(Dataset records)
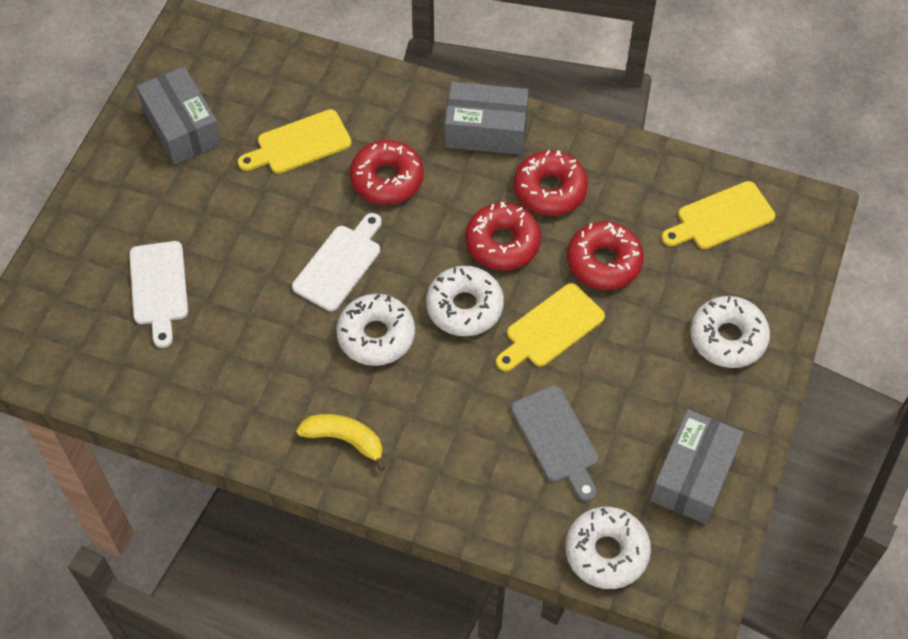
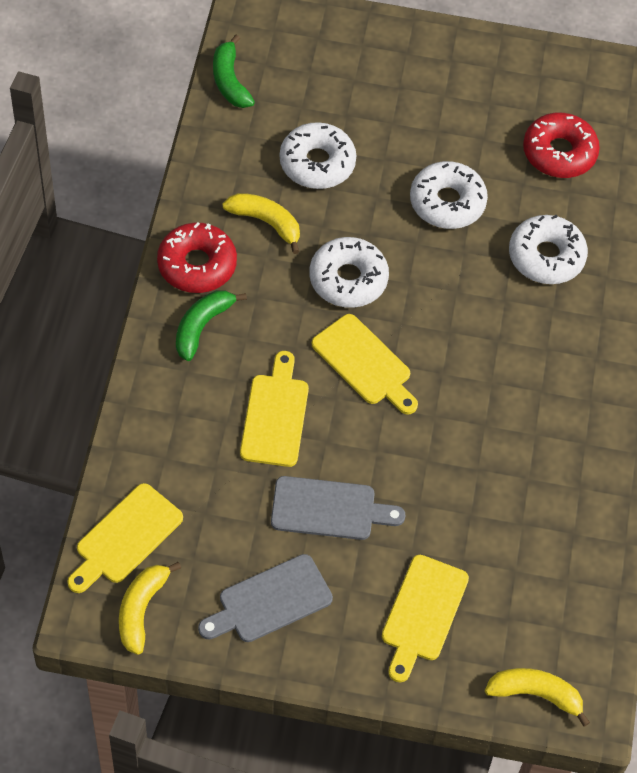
green banana: 0 -> 2
grey box: 3 -> 0
grey cutting board: 1 -> 2
red donut: 4 -> 2
white cutting board: 2 -> 0
yellow banana: 1 -> 3
yellow cutting board: 3 -> 4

* **Assignment**
The pictures in the entries above should be left out; all else must be copied exactly.

* **Answer below**
green banana: 0 -> 2
grey box: 3 -> 0
grey cutting board: 1 -> 2
red donut: 4 -> 2
white cutting board: 2 -> 0
yellow banana: 1 -> 3
yellow cutting board: 3 -> 4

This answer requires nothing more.